◆ Given entries:
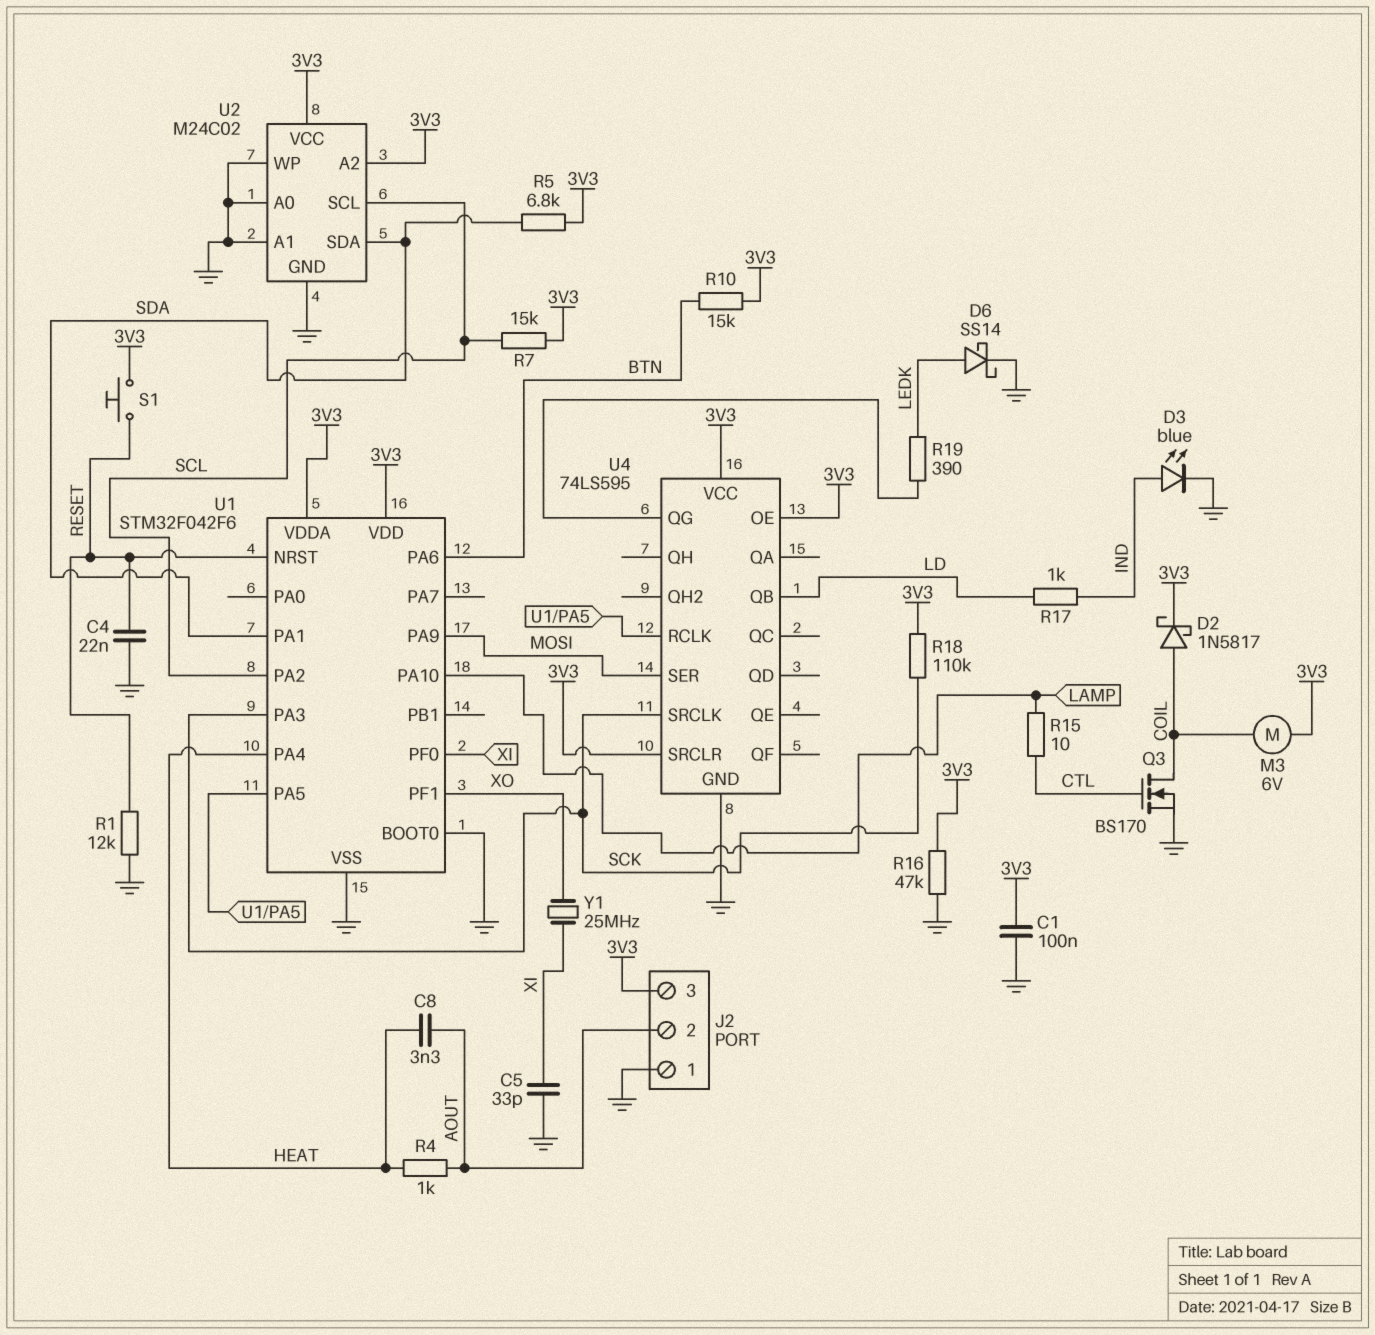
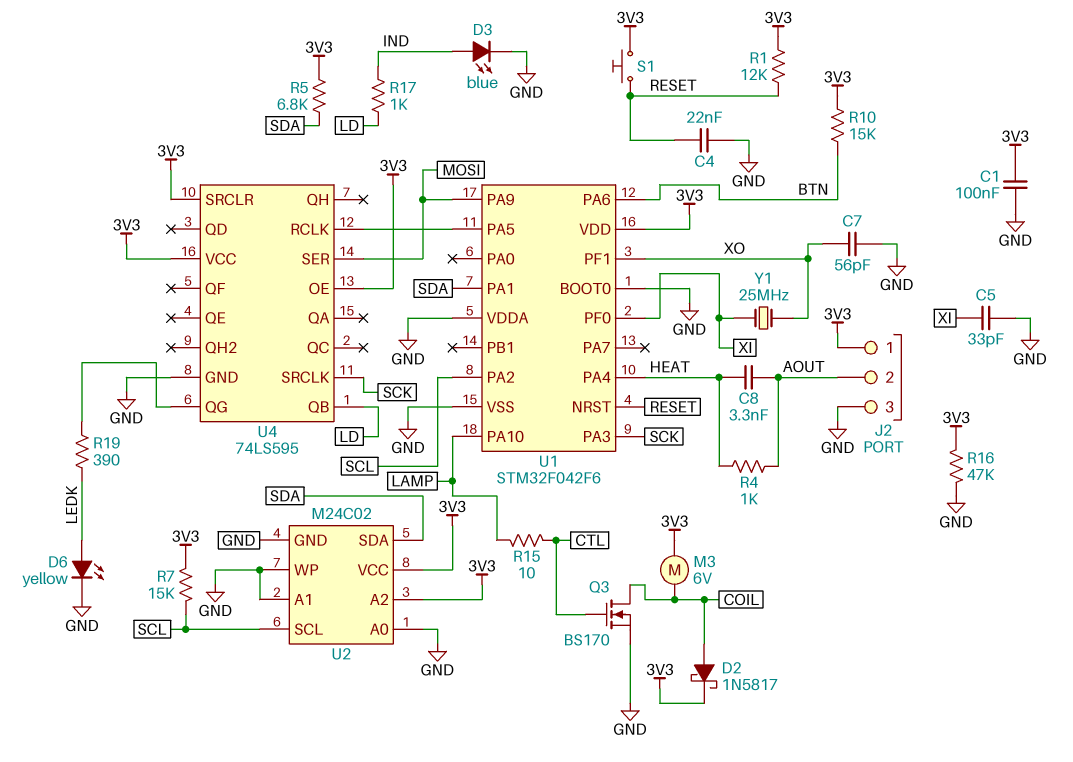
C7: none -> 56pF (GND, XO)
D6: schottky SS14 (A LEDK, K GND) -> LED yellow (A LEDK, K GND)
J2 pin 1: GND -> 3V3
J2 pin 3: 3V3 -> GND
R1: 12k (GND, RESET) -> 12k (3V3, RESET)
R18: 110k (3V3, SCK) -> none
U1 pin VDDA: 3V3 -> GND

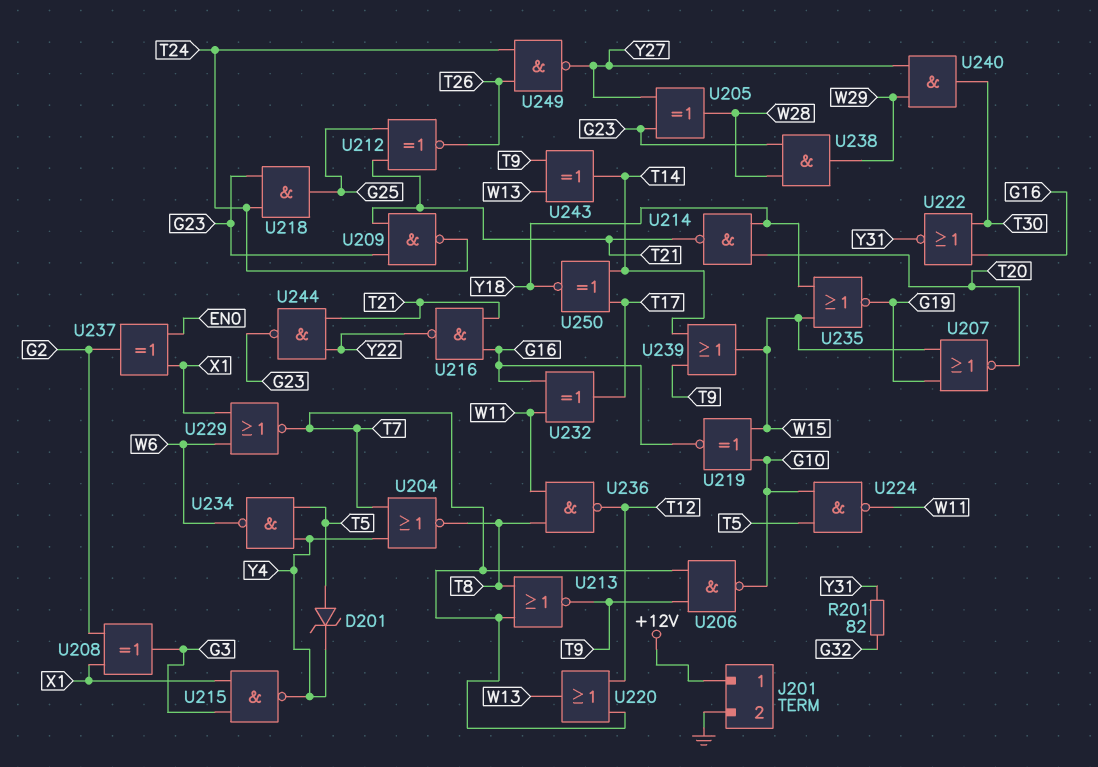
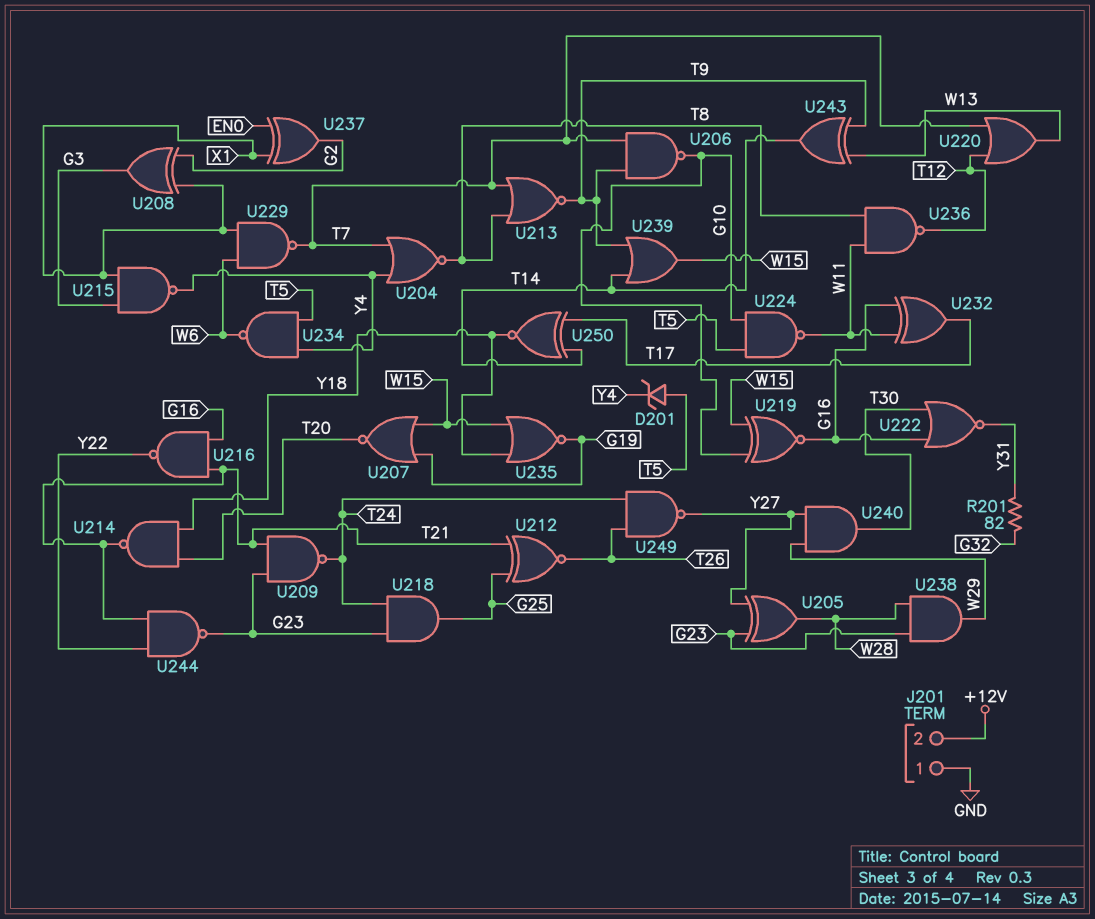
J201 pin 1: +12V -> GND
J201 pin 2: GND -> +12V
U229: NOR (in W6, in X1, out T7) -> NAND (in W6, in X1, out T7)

◆ What is needed: Copy each line above that contains the string "none".

◆ Answer to the exercise:
C7: none -> 56pF (GND, XO)
R18: 110k (3V3, SCK) -> none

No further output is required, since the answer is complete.